Exercise description: Every line from the one holding "none -> purple brick N7:N8 level 1" to the end of the entries should be repeated exactly, with the pictures left out.

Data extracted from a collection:
---------------
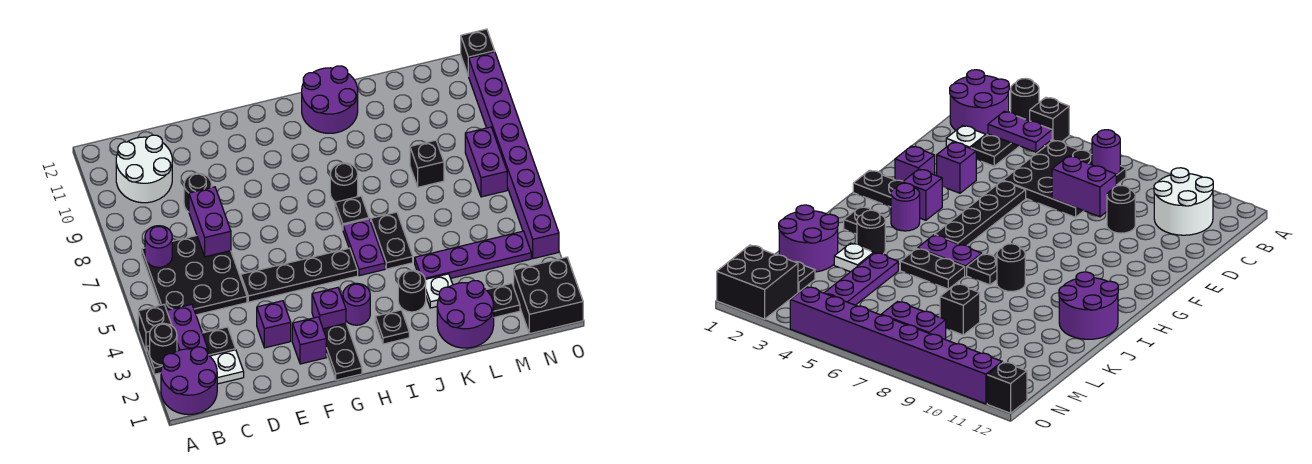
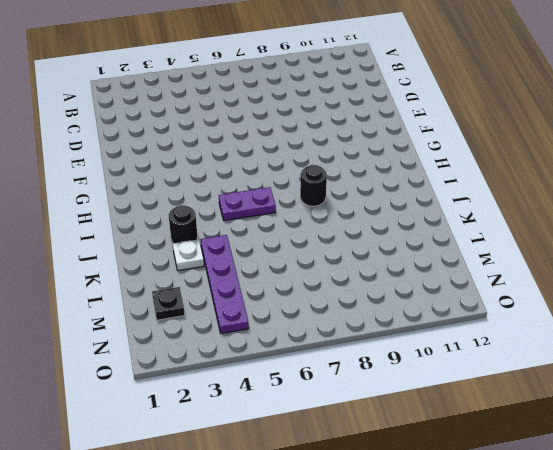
none -> purple round brick A1:B2 level 1
none -> black plate A3:C3 level 1
none -> black brick A4 level 1
none -> black plate B5:D7 level 1

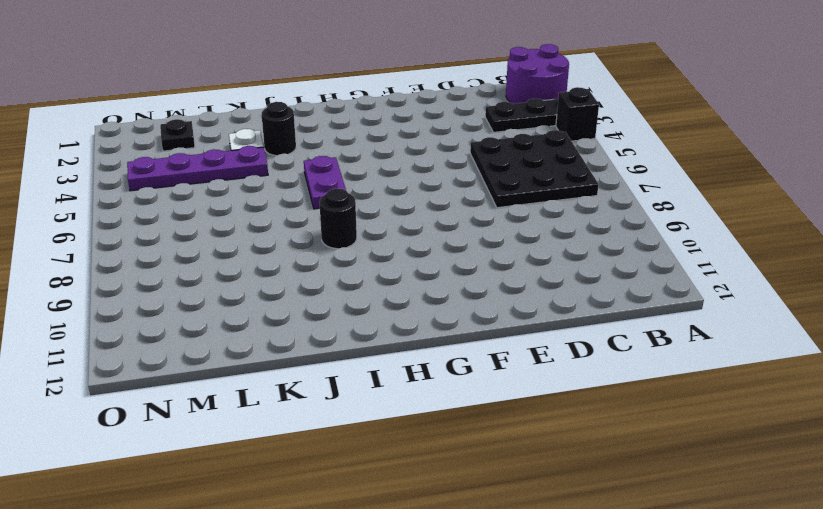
none -> white round brick B10:C11 level 1
none -> white plate C2 level 1
none -> black round brick D9 level 1
none -> purple brick E3 level 1

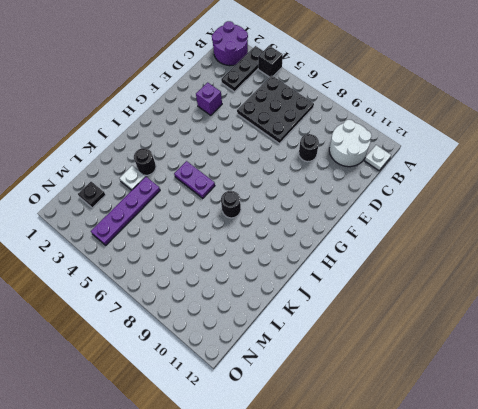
white plate B12 level 1 -> white plate C2 level 1
none -> black plate E5:H5 level 1
none -> purple brick F2 level 1
none -> black plate G1:G2 level 1
none -> purple brick G3 level 1

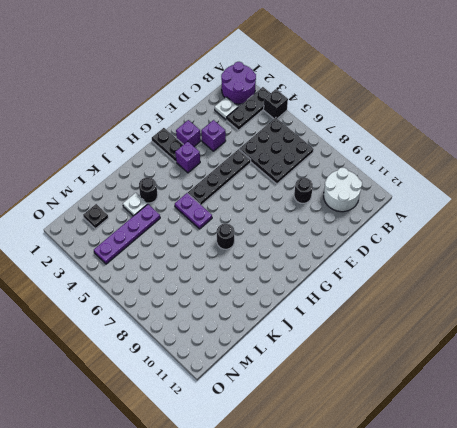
none -> purple round brick H3 level 1
none -> black plate I2 level 1
none -> black plate I7 level 1
none -> purple round brick I11:J12 level 1

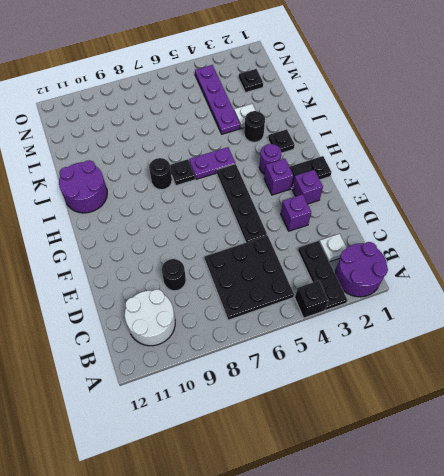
none -> black plate J5:J6 level 1
none -> purple round brick K1:L2 level 1
none -> black brick L8 level 1
none -> black brick N1:O2 level 1

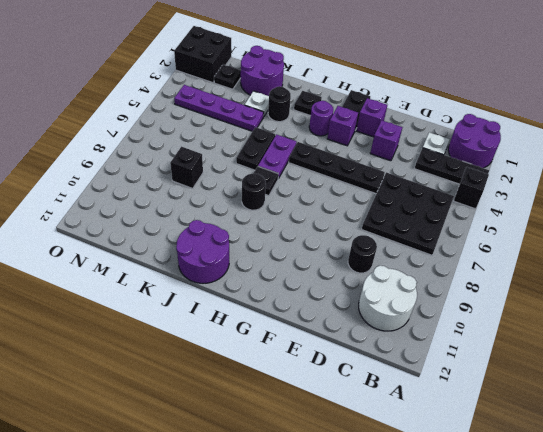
none -> purple brick N7:N8 level 1
none -> purple brick O4:O11 level 1
none -> black brick O12 level 1
none -> black round brick A3 level 2

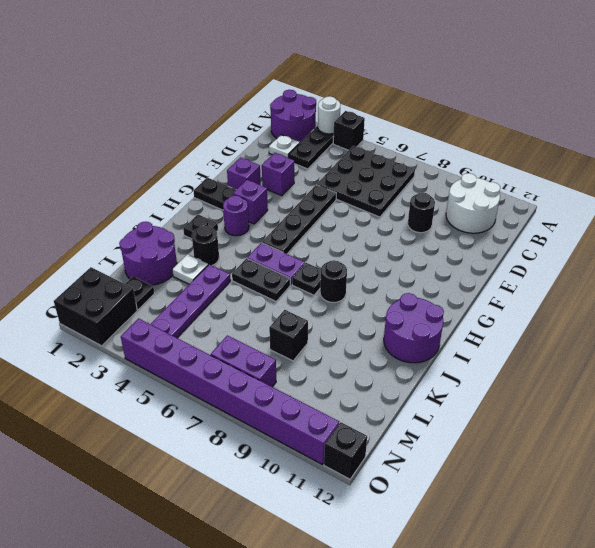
white round brick A3 level 2 -> black round brick A3 level 2
none -> purple plate B3:B4 level 2
none -> purple round brick B7 level 2
none -> purple brick D7:D8 level 2

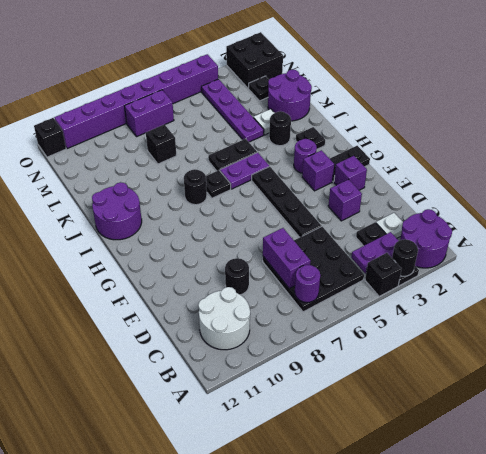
purple brick C7:D7 level 2 -> purple brick D7:D8 level 2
---------------
Exercise response:
none -> purple brick N7:N8 level 1
none -> purple brick O4:O11 level 1
none -> black brick O12 level 1
none -> black round brick A3 level 2

white round brick A3 level 2 -> black round brick A3 level 2
none -> purple plate B3:B4 level 2
none -> purple round brick B7 level 2
none -> purple brick D7:D8 level 2

purple brick C7:D7 level 2 -> purple brick D7:D8 level 2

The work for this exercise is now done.